:: EXTRACTED INFORMATION

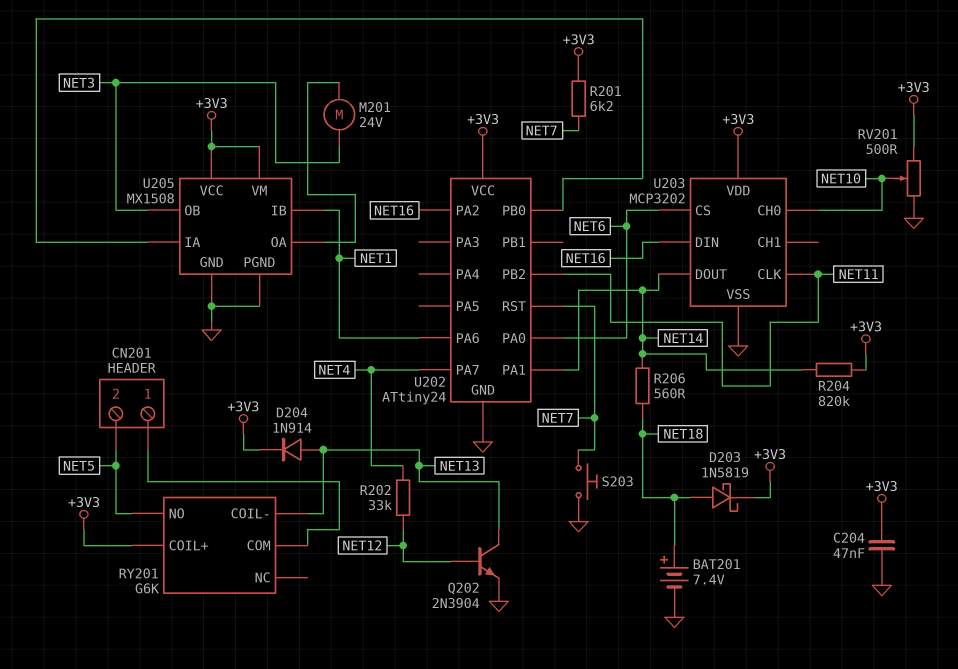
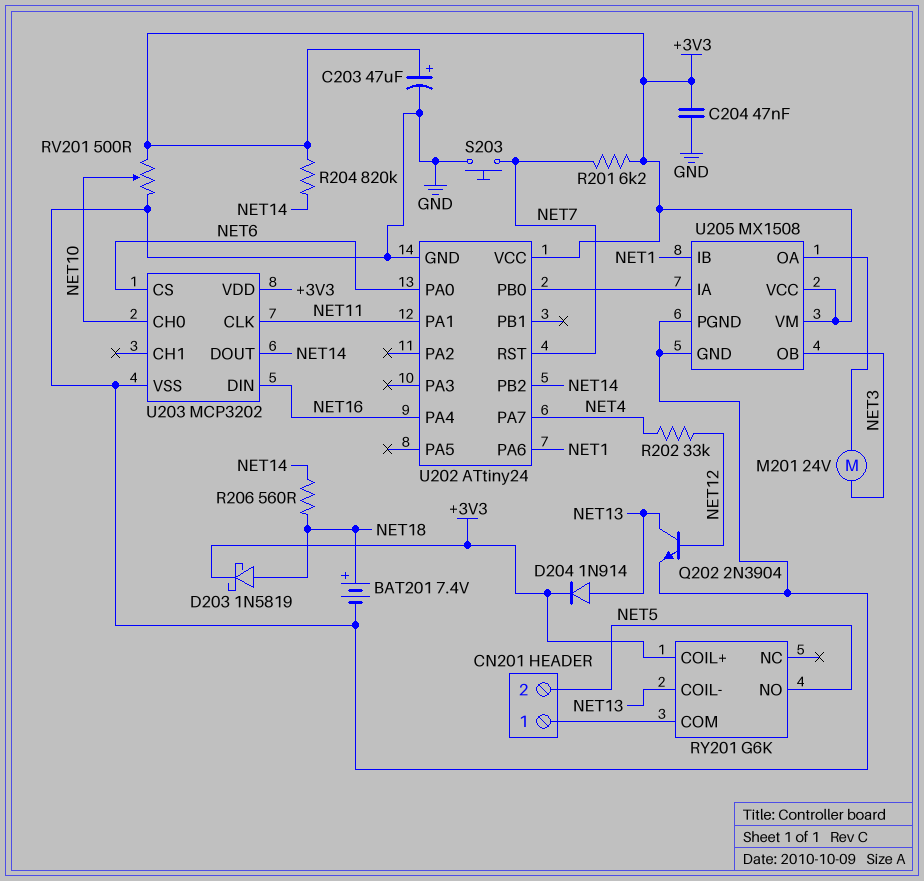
C203: none -> 47uF (plus +3V3, minus GND)
U202 pin PA1: NET14 -> NET11
U202 pin PA2: NET16 -> none
U202 pin PA4: none -> NET16
U202 pin PB2: NET11 -> NET14

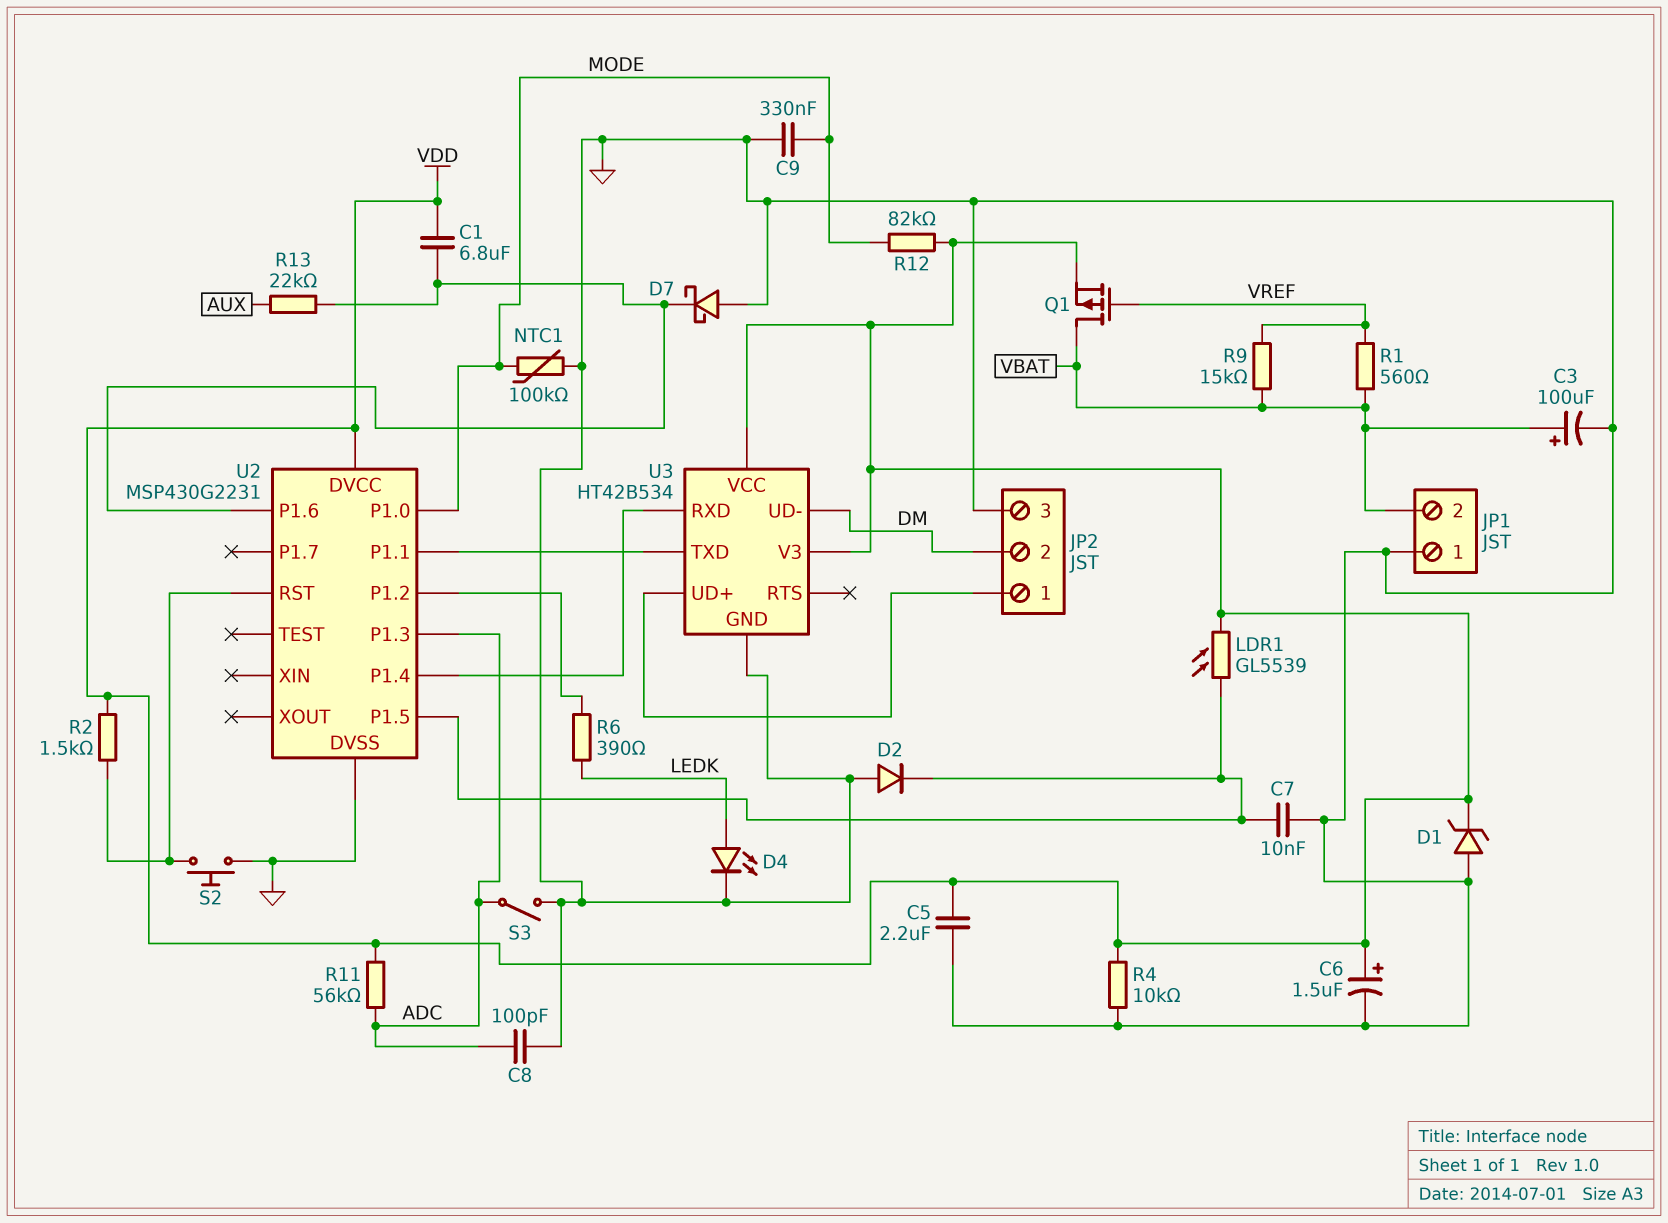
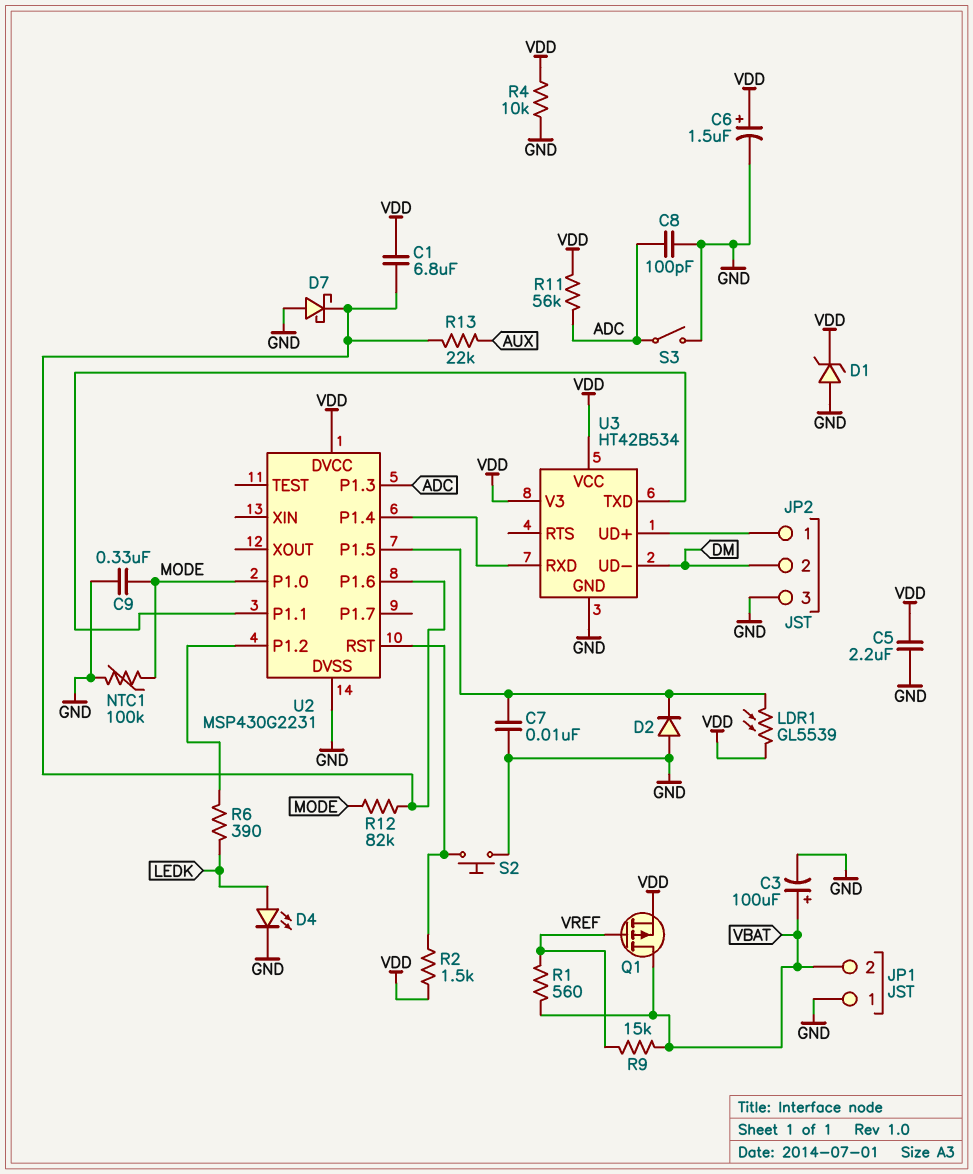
R12: 82k (MODE, VDD) -> 82k (MODE, U2/P1.6)

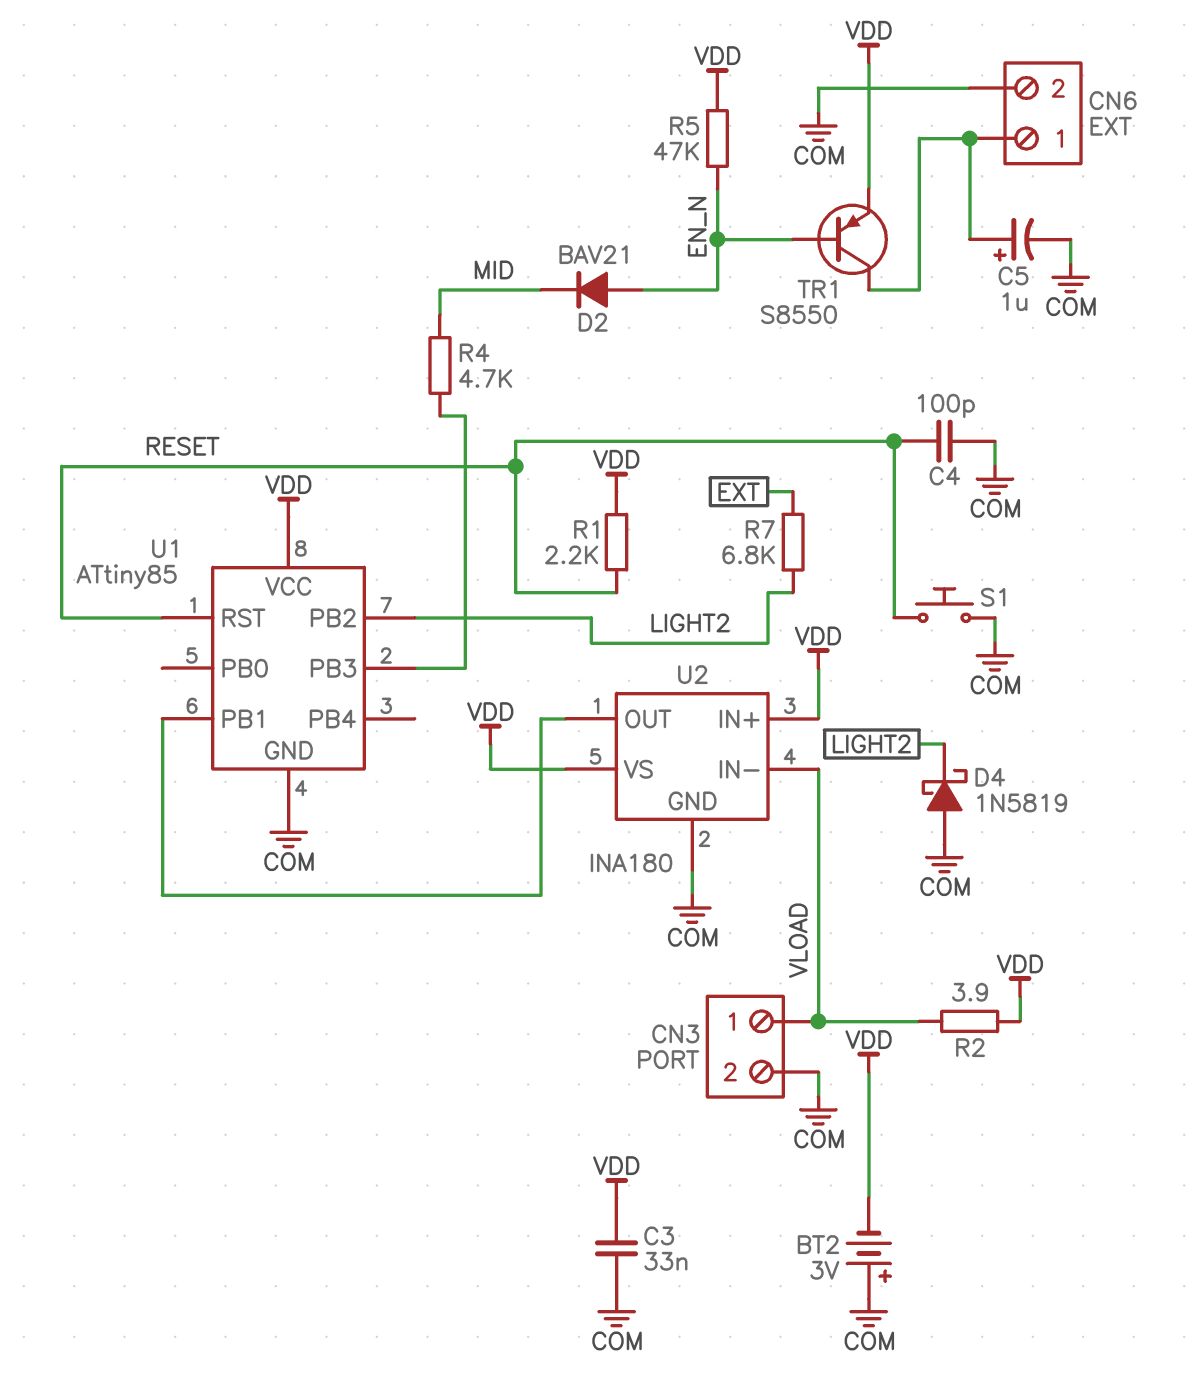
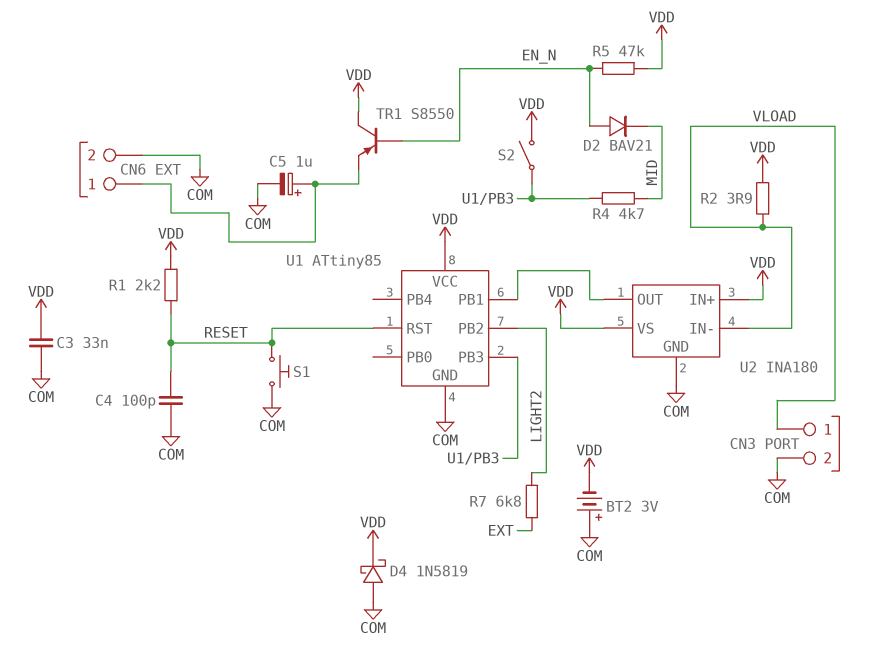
D4: schottky 1N5819 (A COM, K LIGHT2) -> schottky 1N5819 (A COM, K VDD)
S2: none -> switch (U1/PB3, VDD)
TR1: PNP S8550 (B EN_N, C CN6/1, E VDD) -> PNP S8550 (B EN_N, C VDD, E CN6/1)

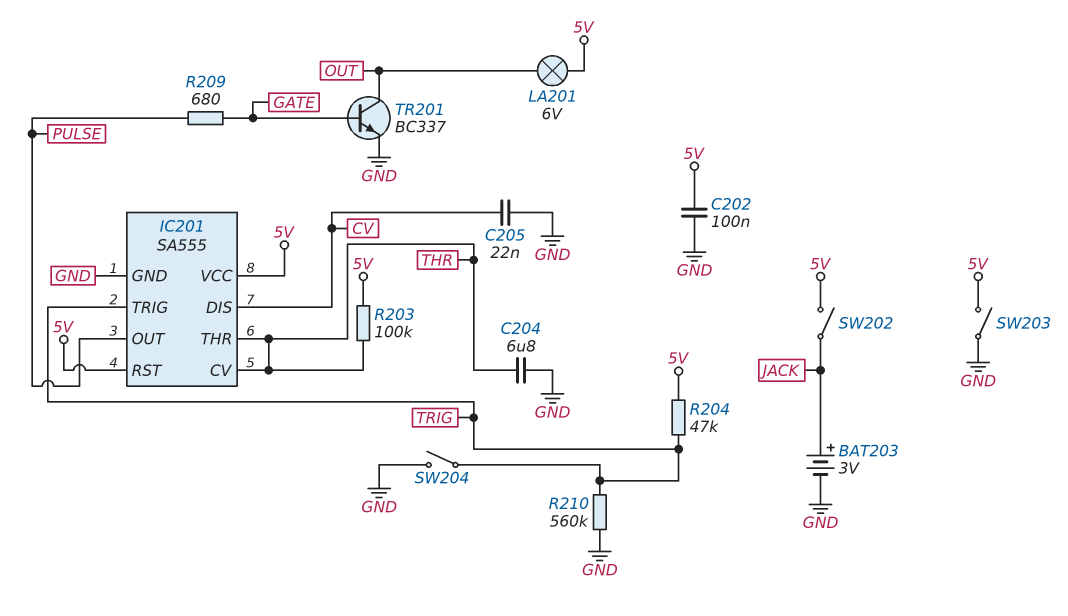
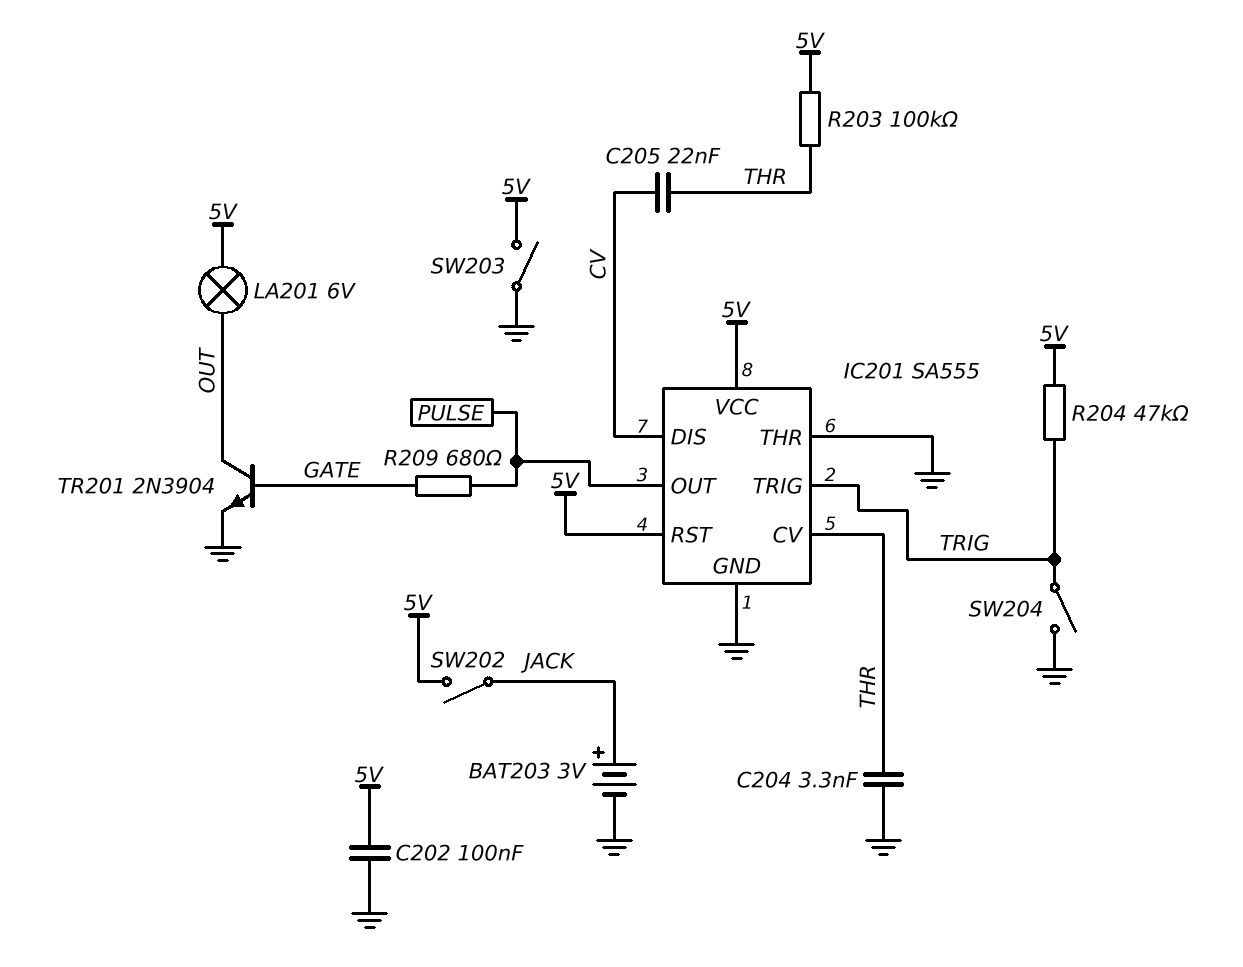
C204: 6.8uF (GND, THR) -> 3.3nF (GND, THR)
C205: 22nF (CV, GND) -> 22nF (CV, THR)
IC201 pin THR: THR -> GND
R210: 560k (GND, TRIG) -> none
TR201: NPN BC337 (B GATE, C OUT, E GND) -> NPN 2N3904 (B GATE, C OUT, E GND)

::::

- [ABOUT THIS TASK]: Leave out the pictures and copy every record above exactly.

- [SOLVED PROBLEM]:
C203: none -> 47uF (plus +3V3, minus GND)
U202 pin PA1: NET14 -> NET11
U202 pin PA2: NET16 -> none
U202 pin PA4: none -> NET16
U202 pin PB2: NET11 -> NET14

R12: 82k (MODE, VDD) -> 82k (MODE, U2/P1.6)

D4: schottky 1N5819 (A COM, K LIGHT2) -> schottky 1N5819 (A COM, K VDD)
S2: none -> switch (U1/PB3, VDD)
TR1: PNP S8550 (B EN_N, C CN6/1, E VDD) -> PNP S8550 (B EN_N, C VDD, E CN6/1)

C204: 6.8uF (GND, THR) -> 3.3nF (GND, THR)
C205: 22nF (CV, GND) -> 22nF (CV, THR)
IC201 pin THR: THR -> GND
R210: 560k (GND, TRIG) -> none
TR201: NPN BC337 (B GATE, C OUT, E GND) -> NPN 2N3904 (B GATE, C OUT, E GND)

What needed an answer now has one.